Exercise instructions:
In your copy, leave out all pictures and reproduce every entry exactly.

Provided data:
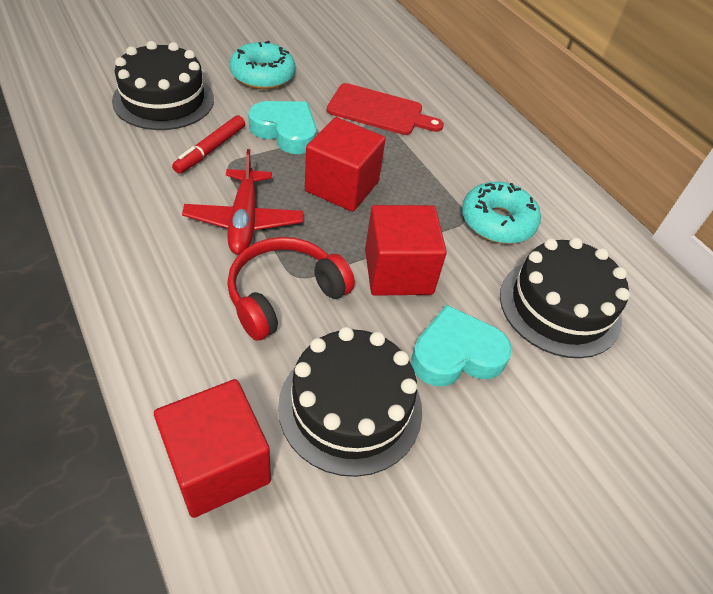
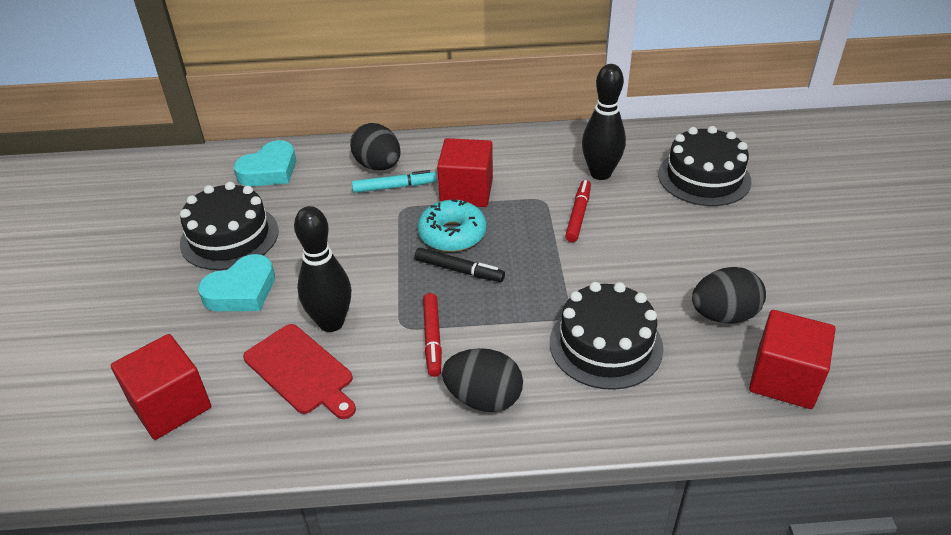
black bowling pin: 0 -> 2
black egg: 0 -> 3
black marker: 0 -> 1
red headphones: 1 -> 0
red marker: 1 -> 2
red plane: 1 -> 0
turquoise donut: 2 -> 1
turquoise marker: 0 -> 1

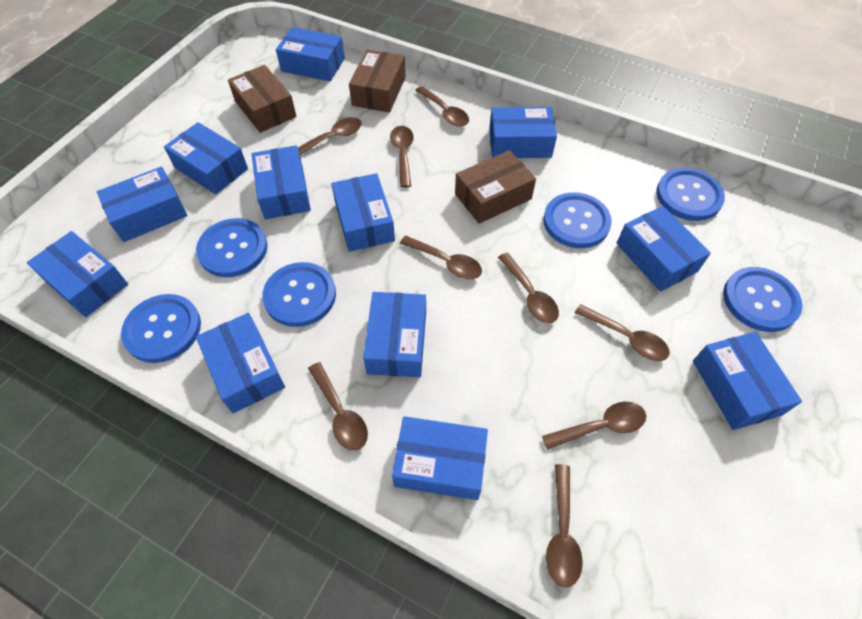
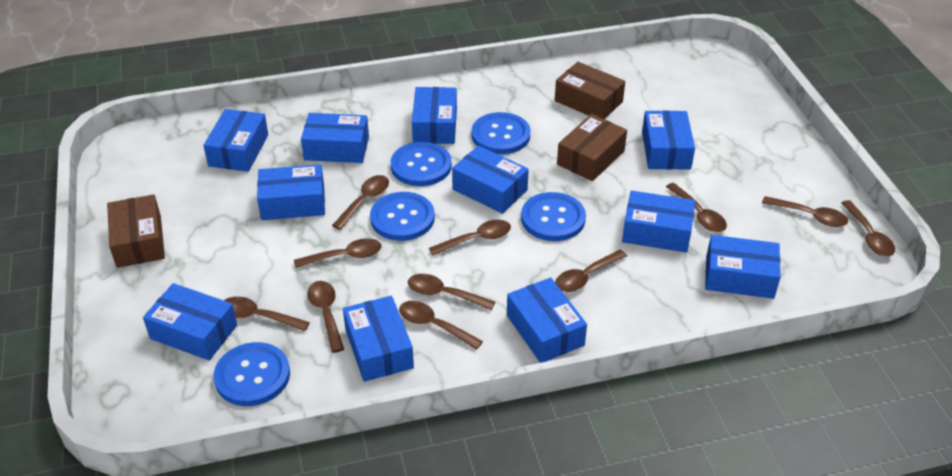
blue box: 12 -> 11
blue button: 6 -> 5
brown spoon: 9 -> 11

Response area:
black bowling pin: 0 -> 2
black egg: 0 -> 3
black marker: 0 -> 1
red headphones: 1 -> 0
red marker: 1 -> 2
red plane: 1 -> 0
turquoise donut: 2 -> 1
turquoise marker: 0 -> 1

blue box: 12 -> 11
blue button: 6 -> 5
brown spoon: 9 -> 11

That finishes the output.